[WHAT TO PRODUCE]: The following data is to be repeated exactly, its pictures excluded.

[DATA RECORDS]:
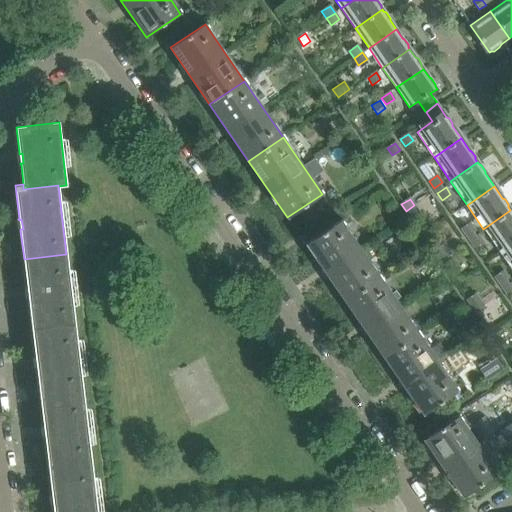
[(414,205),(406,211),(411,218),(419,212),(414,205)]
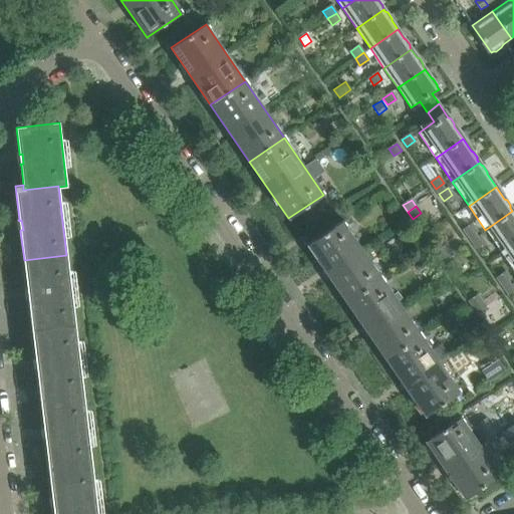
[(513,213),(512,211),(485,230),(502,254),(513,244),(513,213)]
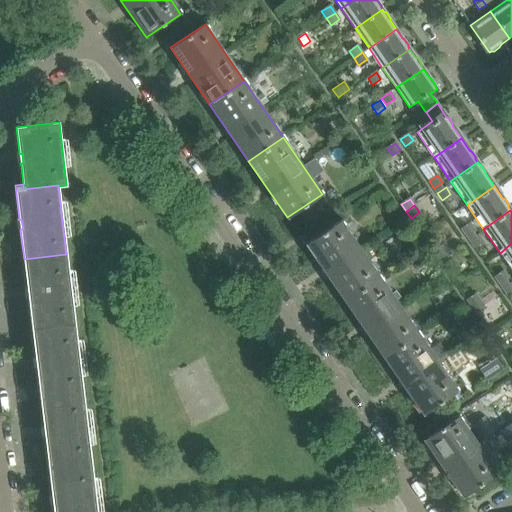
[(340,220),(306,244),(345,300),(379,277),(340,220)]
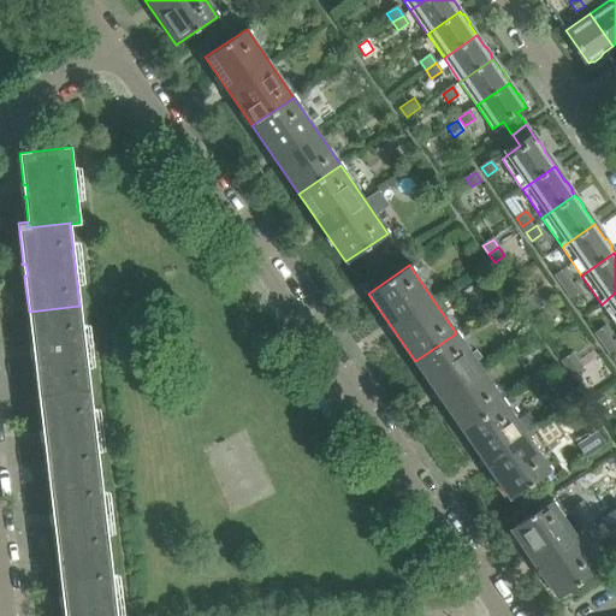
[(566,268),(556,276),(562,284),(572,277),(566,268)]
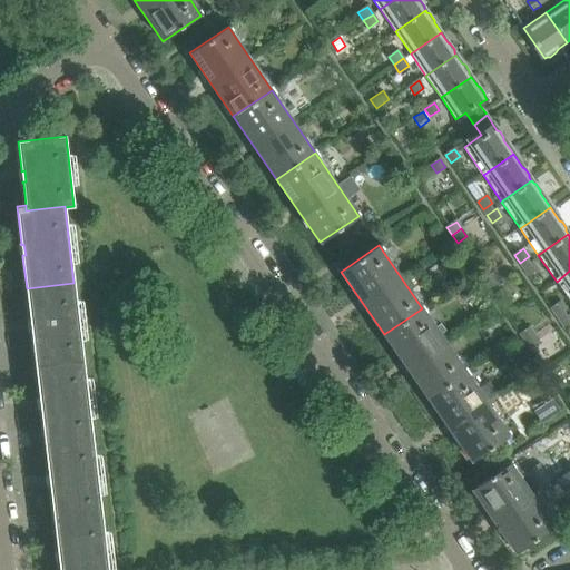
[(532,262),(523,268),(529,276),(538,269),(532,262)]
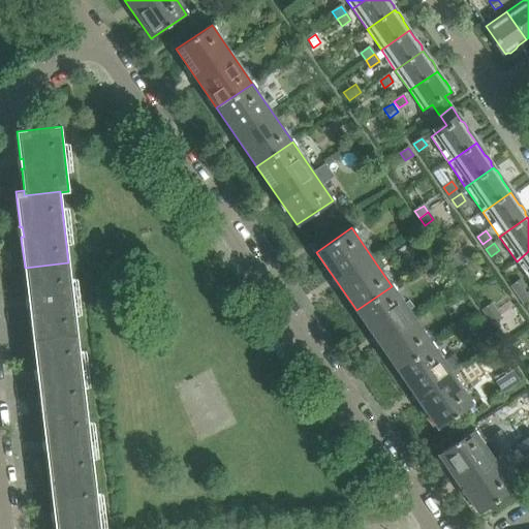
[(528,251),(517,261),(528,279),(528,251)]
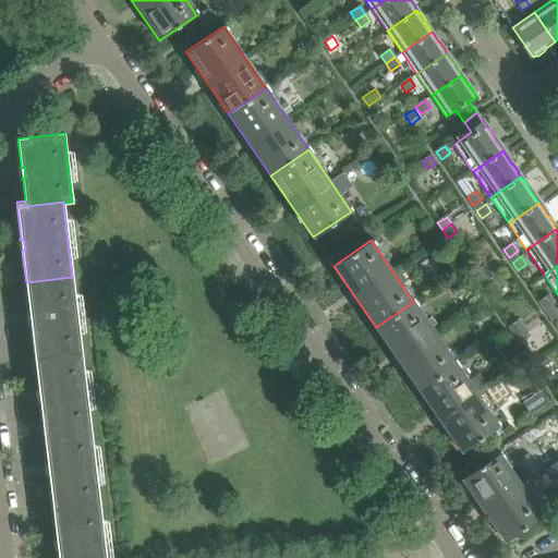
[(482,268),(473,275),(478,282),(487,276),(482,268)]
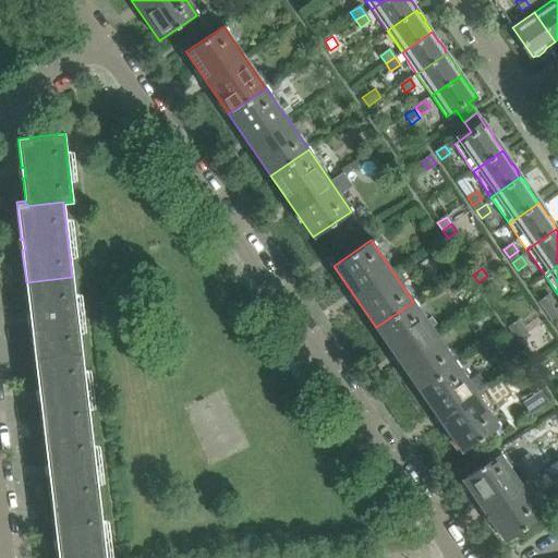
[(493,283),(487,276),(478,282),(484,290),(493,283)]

[EXERCISE OUTPUT]:
[(414,205),(406,211),(411,218),(419,212),(414,205)]
[(513,213),(512,211),(485,230),(502,254),(513,244),(513,213)]
[(340,220),(306,244),(345,300),(379,277),(340,220)]
[(566,268),(556,276),(562,284),(572,277),(566,268)]
[(532,262),(523,268),(529,276),(538,269),(532,262)]
[(528,251),(517,261),(528,279),(528,251)]
[(482,268),(473,275),(478,282),(487,276),(482,268)]
[(493,283),(487,276),(478,282),(484,290),(493,283)]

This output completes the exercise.